Copy out every line holding the string "none" from the records below.

Task inputs:
== Segment start ==

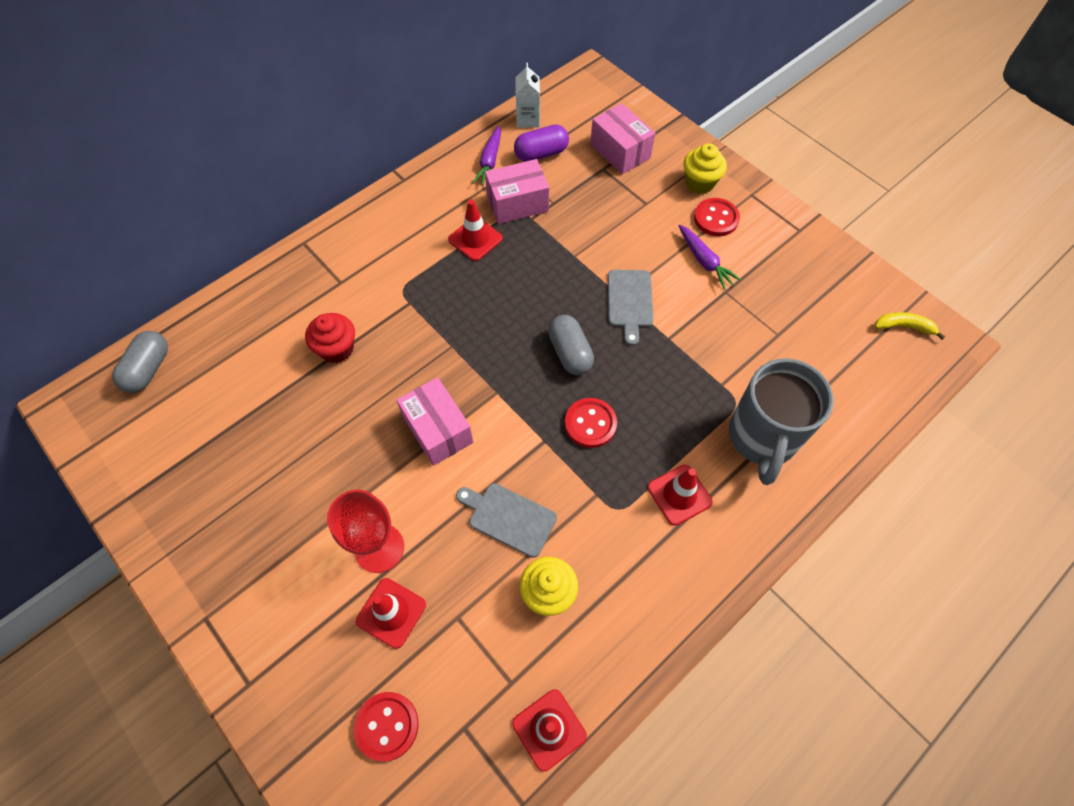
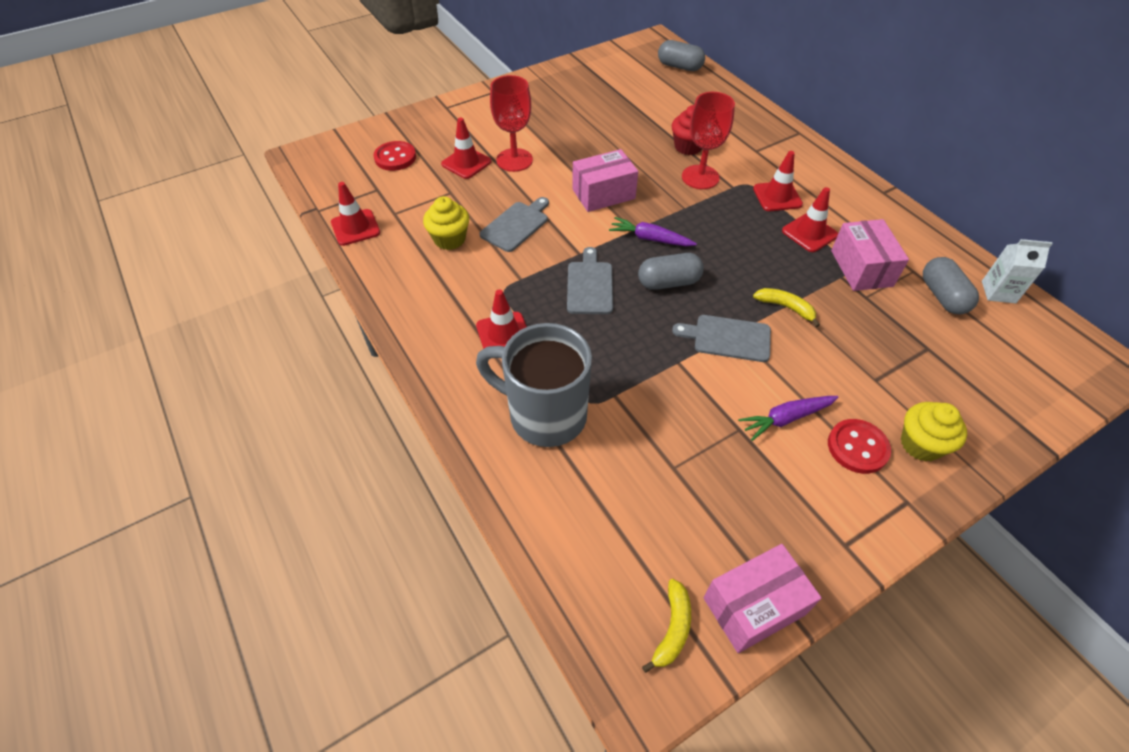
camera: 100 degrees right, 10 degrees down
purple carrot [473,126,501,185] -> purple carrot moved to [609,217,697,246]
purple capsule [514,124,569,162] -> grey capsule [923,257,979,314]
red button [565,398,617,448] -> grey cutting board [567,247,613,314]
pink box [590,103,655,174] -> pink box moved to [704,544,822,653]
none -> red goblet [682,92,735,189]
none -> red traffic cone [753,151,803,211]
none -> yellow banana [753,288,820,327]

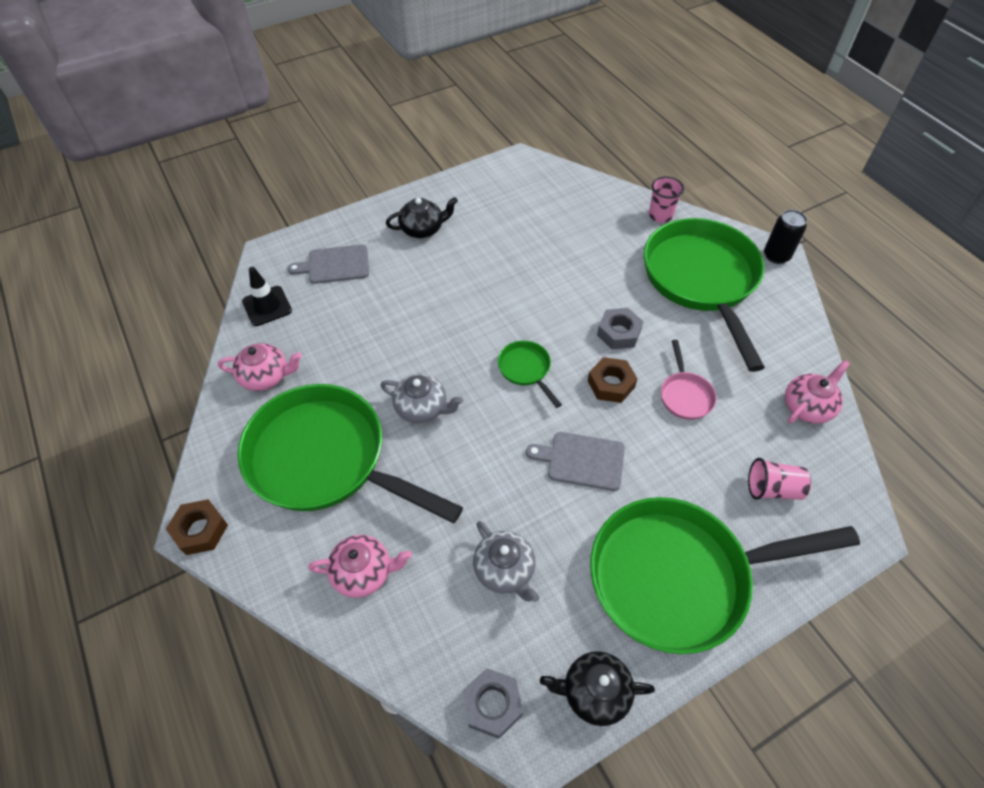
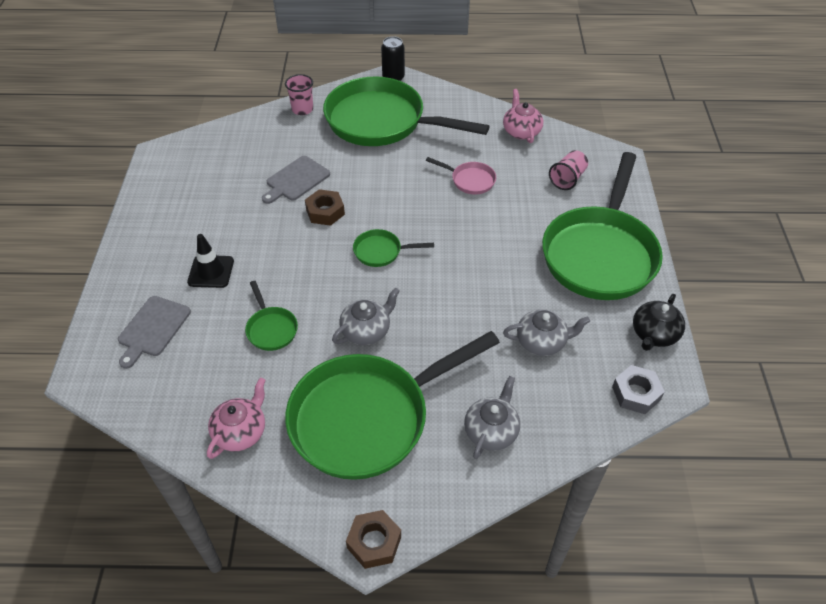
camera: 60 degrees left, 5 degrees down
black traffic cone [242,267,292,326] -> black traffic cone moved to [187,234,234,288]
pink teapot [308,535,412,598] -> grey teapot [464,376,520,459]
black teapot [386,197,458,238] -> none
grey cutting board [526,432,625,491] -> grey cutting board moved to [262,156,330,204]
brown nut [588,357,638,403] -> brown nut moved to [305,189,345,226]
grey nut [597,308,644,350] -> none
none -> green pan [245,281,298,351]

== Segment end ==

Task answer:
none -> red goblet [682,92,735,189]
none -> red traffic cone [753,151,803,211]
none -> yellow banana [753,288,820,327]
black teapot [386,197,458,238] -> none
grey nut [597,308,644,350] -> none
none -> green pan [245,281,298,351]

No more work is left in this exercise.